◆ The data

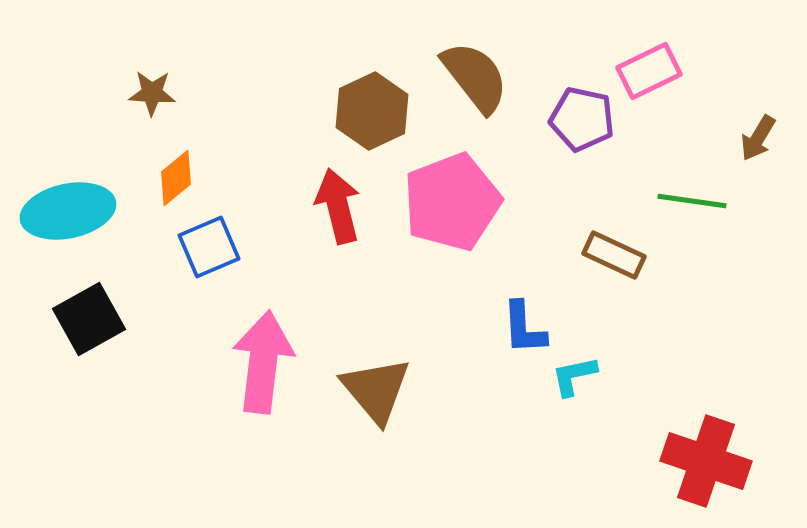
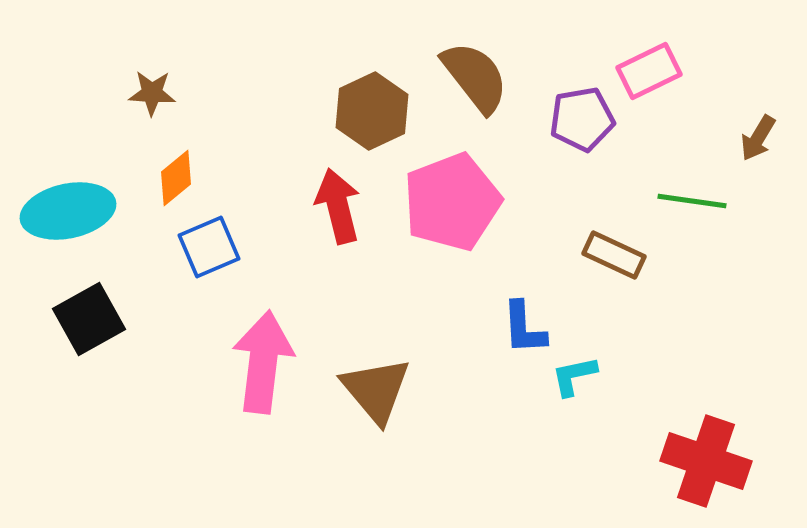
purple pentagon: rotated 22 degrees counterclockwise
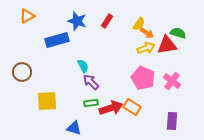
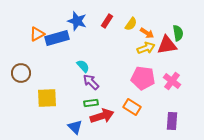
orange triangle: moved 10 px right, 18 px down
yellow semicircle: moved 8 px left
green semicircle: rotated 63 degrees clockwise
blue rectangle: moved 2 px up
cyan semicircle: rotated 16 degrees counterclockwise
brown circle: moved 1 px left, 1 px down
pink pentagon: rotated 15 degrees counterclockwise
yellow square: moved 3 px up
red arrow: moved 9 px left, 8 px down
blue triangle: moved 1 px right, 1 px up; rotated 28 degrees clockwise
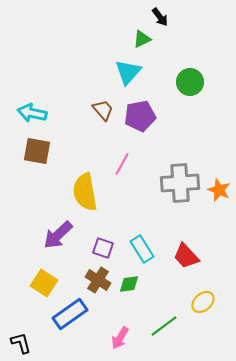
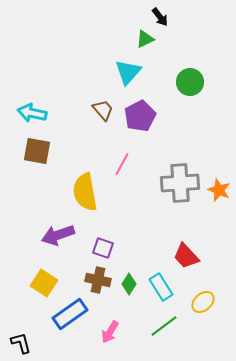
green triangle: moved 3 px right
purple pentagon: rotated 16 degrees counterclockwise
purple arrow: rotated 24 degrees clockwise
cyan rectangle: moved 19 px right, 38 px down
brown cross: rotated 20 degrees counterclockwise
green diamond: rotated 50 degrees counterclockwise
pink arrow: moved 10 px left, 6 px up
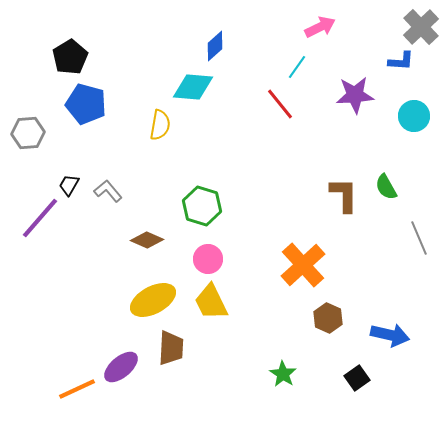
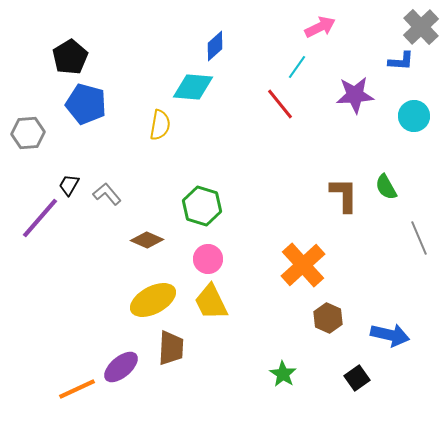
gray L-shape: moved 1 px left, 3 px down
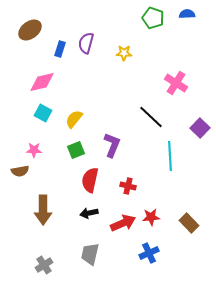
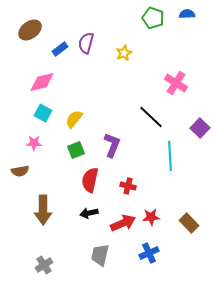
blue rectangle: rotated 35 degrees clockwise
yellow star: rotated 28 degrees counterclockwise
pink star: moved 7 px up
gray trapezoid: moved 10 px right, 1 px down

◆ The task
Set out, exactly as given, the line that contains "brown cross: rotated" along with each line after it through the end of the records above; omit the pictures.

◆ Solution for this exercise
brown cross: rotated 20 degrees counterclockwise
green diamond: rotated 50 degrees counterclockwise
pink arrow: moved 10 px left, 6 px up
gray L-shape: moved 1 px left, 3 px down
blue rectangle: rotated 35 degrees clockwise
yellow star: rotated 28 degrees counterclockwise
pink star: moved 7 px up
gray trapezoid: moved 10 px right, 1 px down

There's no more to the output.